_Exercise requirements:_ Restate the data below word for word. Skip any images it contains.

_Records for this task:_
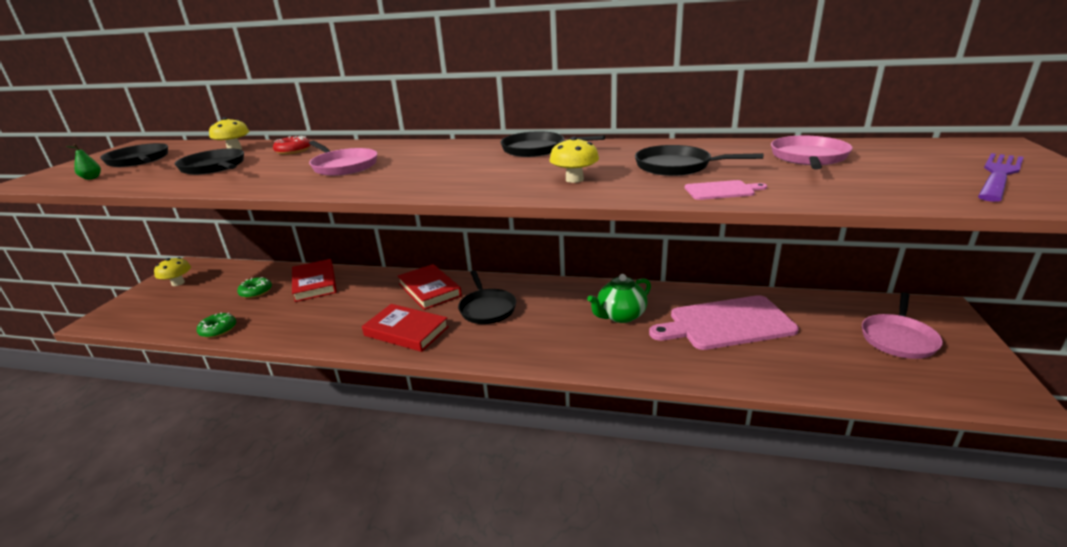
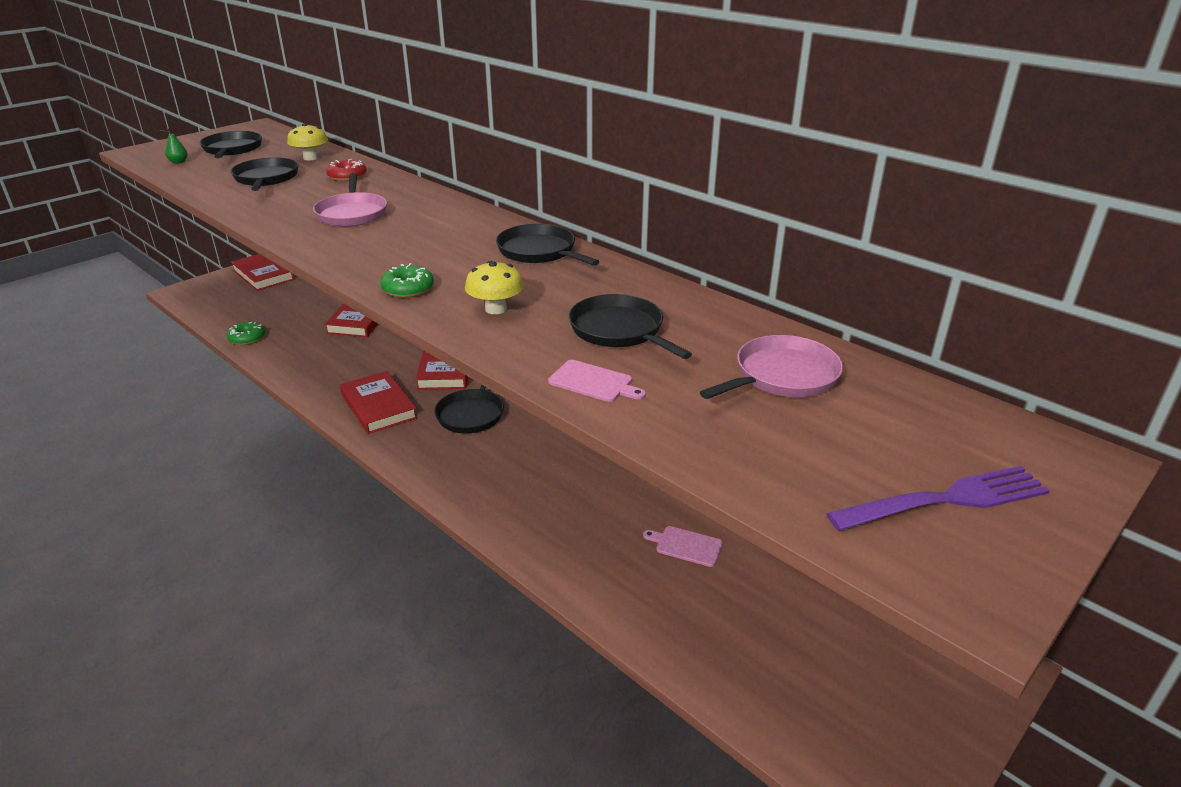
camera: 30 degrees right, 5 degrees up
(178, 283) = (263, 275): yellow mushroom -> red book
(256, 292) = (308, 309): green donut -> green donut (408, 289)
(620, 316) = (586, 482): green teapot -> none
(726, 323) = (686, 546): pink cutting board -> pink cutting board, size x0.42
(898, 338) = (867, 667): pink pan -> none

_Answer space:_
camera: 30 degrees right, 5 degrees up
(178, 283) = (263, 275): yellow mushroom -> red book
(256, 292) = (308, 309): green donut -> green donut (408, 289)
(620, 316) = (586, 482): green teapot -> none
(726, 323) = (686, 546): pink cutting board -> pink cutting board, size x0.42
(898, 338) = (867, 667): pink pan -> none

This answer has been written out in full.